TRY IT:
In your reply, write out each entry exactly as given.

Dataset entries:
------------------------------------------------------------------------

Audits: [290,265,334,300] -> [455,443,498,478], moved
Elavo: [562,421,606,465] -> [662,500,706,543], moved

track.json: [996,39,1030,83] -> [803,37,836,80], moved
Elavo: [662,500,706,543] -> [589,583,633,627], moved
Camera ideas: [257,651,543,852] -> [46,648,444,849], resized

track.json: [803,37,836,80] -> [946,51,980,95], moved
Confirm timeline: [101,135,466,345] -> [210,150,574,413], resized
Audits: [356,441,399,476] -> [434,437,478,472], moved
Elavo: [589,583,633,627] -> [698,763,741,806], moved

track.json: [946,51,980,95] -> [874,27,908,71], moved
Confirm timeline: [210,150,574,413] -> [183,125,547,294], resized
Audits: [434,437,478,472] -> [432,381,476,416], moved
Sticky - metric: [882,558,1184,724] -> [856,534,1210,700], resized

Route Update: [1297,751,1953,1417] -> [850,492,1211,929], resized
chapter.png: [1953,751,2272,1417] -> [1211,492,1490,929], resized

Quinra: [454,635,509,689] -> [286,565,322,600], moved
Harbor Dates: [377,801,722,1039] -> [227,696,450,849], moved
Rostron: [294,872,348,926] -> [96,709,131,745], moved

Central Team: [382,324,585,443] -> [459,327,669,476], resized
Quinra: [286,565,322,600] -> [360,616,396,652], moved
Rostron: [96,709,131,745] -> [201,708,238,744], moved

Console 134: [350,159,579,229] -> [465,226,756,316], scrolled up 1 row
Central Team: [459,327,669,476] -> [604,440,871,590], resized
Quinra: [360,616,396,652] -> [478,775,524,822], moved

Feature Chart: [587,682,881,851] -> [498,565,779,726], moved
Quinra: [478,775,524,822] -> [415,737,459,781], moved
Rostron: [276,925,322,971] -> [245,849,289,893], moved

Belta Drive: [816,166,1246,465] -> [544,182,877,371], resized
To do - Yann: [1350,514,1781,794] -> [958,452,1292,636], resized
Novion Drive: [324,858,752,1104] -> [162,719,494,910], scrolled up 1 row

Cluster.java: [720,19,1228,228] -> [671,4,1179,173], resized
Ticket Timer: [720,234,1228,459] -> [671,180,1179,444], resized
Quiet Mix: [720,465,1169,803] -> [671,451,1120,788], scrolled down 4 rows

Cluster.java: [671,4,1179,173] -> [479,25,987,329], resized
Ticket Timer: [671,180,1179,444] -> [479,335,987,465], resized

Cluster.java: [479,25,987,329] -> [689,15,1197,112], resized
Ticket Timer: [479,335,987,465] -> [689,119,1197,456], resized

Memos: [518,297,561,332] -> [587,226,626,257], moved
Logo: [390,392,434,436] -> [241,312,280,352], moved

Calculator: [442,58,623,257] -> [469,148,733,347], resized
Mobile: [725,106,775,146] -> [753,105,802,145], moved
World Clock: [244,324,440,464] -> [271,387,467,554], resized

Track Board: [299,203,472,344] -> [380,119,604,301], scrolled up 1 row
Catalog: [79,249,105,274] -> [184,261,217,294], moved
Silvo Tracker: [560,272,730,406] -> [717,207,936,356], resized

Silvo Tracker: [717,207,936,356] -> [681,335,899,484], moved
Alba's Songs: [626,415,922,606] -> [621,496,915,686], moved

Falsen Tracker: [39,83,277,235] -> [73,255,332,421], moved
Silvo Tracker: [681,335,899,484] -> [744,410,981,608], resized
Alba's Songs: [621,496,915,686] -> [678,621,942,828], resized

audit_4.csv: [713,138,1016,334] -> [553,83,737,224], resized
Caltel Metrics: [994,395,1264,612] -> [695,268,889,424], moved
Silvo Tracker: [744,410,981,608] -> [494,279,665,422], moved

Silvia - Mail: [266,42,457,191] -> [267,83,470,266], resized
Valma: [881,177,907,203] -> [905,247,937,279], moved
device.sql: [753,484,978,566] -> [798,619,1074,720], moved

------------------------------------------------------------------------

EXERCISE SOLUTION:
Audits: [290,265,334,300] -> [455,443,498,478], moved
Elavo: [562,421,606,465] -> [662,500,706,543], moved

track.json: [996,39,1030,83] -> [803,37,836,80], moved
Elavo: [662,500,706,543] -> [589,583,633,627], moved
Camera ideas: [257,651,543,852] -> [46,648,444,849], resized

track.json: [803,37,836,80] -> [946,51,980,95], moved
Confirm timeline: [101,135,466,345] -> [210,150,574,413], resized
Audits: [356,441,399,476] -> [434,437,478,472], moved
Elavo: [589,583,633,627] -> [698,763,741,806], moved

track.json: [946,51,980,95] -> [874,27,908,71], moved
Confirm timeline: [210,150,574,413] -> [183,125,547,294], resized
Audits: [434,437,478,472] -> [432,381,476,416], moved
Sticky - metric: [882,558,1184,724] -> [856,534,1210,700], resized

Route Update: [1297,751,1953,1417] -> [850,492,1211,929], resized
chapter.png: [1953,751,2272,1417] -> [1211,492,1490,929], resized

Quinra: [454,635,509,689] -> [286,565,322,600], moved
Harbor Dates: [377,801,722,1039] -> [227,696,450,849], moved
Rostron: [294,872,348,926] -> [96,709,131,745], moved

Central Team: [382,324,585,443] -> [459,327,669,476], resized
Quinra: [286,565,322,600] -> [360,616,396,652], moved
Rostron: [96,709,131,745] -> [201,708,238,744], moved

Console 134: [350,159,579,229] -> [465,226,756,316], scrolled up 1 row
Central Team: [459,327,669,476] -> [604,440,871,590], resized
Quinra: [360,616,396,652] -> [478,775,524,822], moved

Feature Chart: [587,682,881,851] -> [498,565,779,726], moved
Quinra: [478,775,524,822] -> [415,737,459,781], moved
Rostron: [276,925,322,971] -> [245,849,289,893], moved

Belta Drive: [816,166,1246,465] -> [544,182,877,371], resized
To do - Yann: [1350,514,1781,794] -> [958,452,1292,636], resized
Novion Drive: [324,858,752,1104] -> [162,719,494,910], scrolled up 1 row

Cluster.java: [720,19,1228,228] -> [671,4,1179,173], resized
Ticket Timer: [720,234,1228,459] -> [671,180,1179,444], resized
Quiet Mix: [720,465,1169,803] -> [671,451,1120,788], scrolled down 4 rows

Cluster.java: [671,4,1179,173] -> [479,25,987,329], resized
Ticket Timer: [671,180,1179,444] -> [479,335,987,465], resized

Cluster.java: [479,25,987,329] -> [689,15,1197,112], resized
Ticket Timer: [479,335,987,465] -> [689,119,1197,456], resized

Memos: [518,297,561,332] -> [587,226,626,257], moved
Logo: [390,392,434,436] -> [241,312,280,352], moved

Calculator: [442,58,623,257] -> [469,148,733,347], resized
Mobile: [725,106,775,146] -> [753,105,802,145], moved
World Clock: [244,324,440,464] -> [271,387,467,554], resized

Track Board: [299,203,472,344] -> [380,119,604,301], scrolled up 1 row
Catalog: [79,249,105,274] -> [184,261,217,294], moved
Silvo Tracker: [560,272,730,406] -> [717,207,936,356], resized

Silvo Tracker: [717,207,936,356] -> [681,335,899,484], moved
Alba's Songs: [626,415,922,606] -> [621,496,915,686], moved

Falsen Tracker: [39,83,277,235] -> [73,255,332,421], moved
Silvo Tracker: [681,335,899,484] -> [744,410,981,608], resized
Alba's Songs: [621,496,915,686] -> [678,621,942,828], resized

audit_4.csv: [713,138,1016,334] -> [553,83,737,224], resized
Caltel Metrics: [994,395,1264,612] -> [695,268,889,424], moved
Silvo Tracker: [744,410,981,608] -> [494,279,665,422], moved

Silvia - Mail: [266,42,457,191] -> [267,83,470,266], resized
Valma: [881,177,907,203] -> [905,247,937,279], moved
device.sql: [753,484,978,566] -> [798,619,1074,720], moved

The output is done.